**What is required:** Your task is to copy each line in the listing that includes the word "purple".

**Provided records:**
________
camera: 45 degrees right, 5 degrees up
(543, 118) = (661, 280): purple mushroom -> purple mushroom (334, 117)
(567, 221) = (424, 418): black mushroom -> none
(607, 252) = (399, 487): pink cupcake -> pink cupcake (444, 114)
________
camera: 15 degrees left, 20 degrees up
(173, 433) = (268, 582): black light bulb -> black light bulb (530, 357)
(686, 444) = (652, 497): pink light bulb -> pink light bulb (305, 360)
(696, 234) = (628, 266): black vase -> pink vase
________
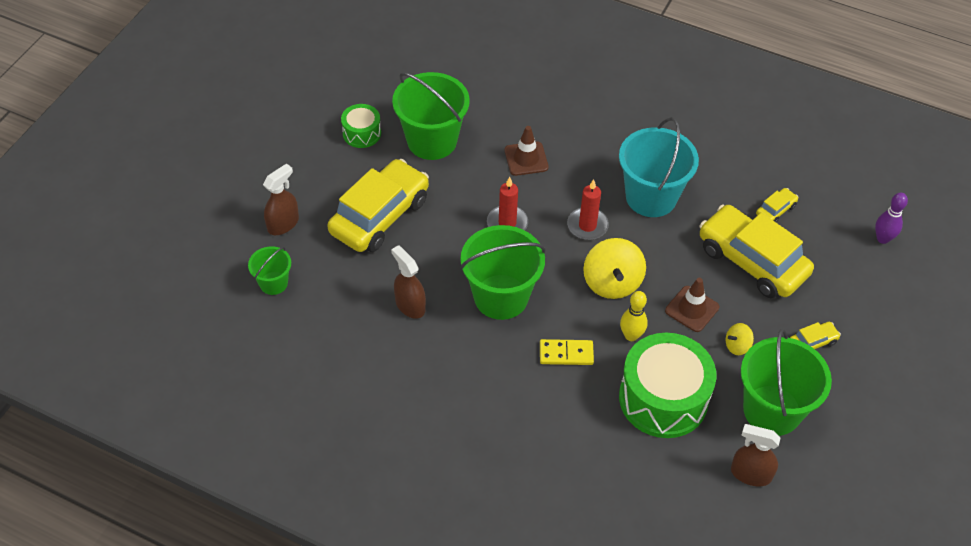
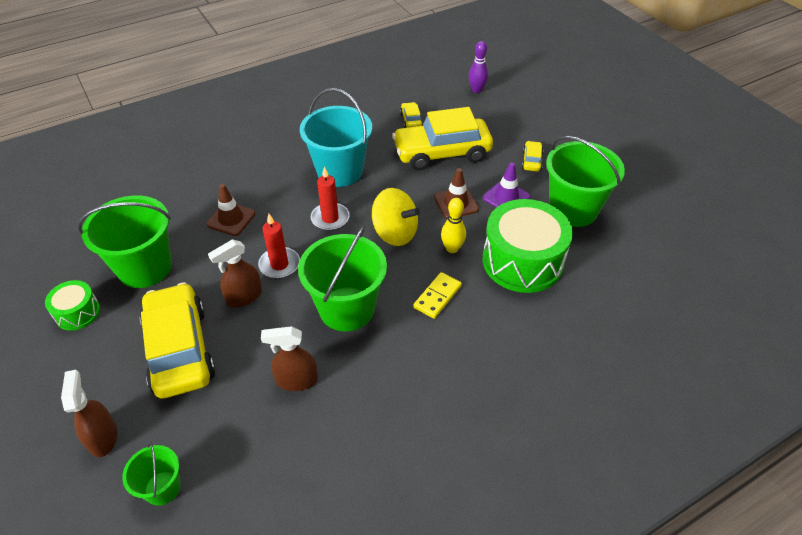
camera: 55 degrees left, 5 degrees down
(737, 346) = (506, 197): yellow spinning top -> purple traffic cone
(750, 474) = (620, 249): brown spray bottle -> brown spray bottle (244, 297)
________
**Answer to this problem:**
(543, 118) = (661, 280): purple mushroom -> purple mushroom (334, 117)
(737, 346) = (506, 197): yellow spinning top -> purple traffic cone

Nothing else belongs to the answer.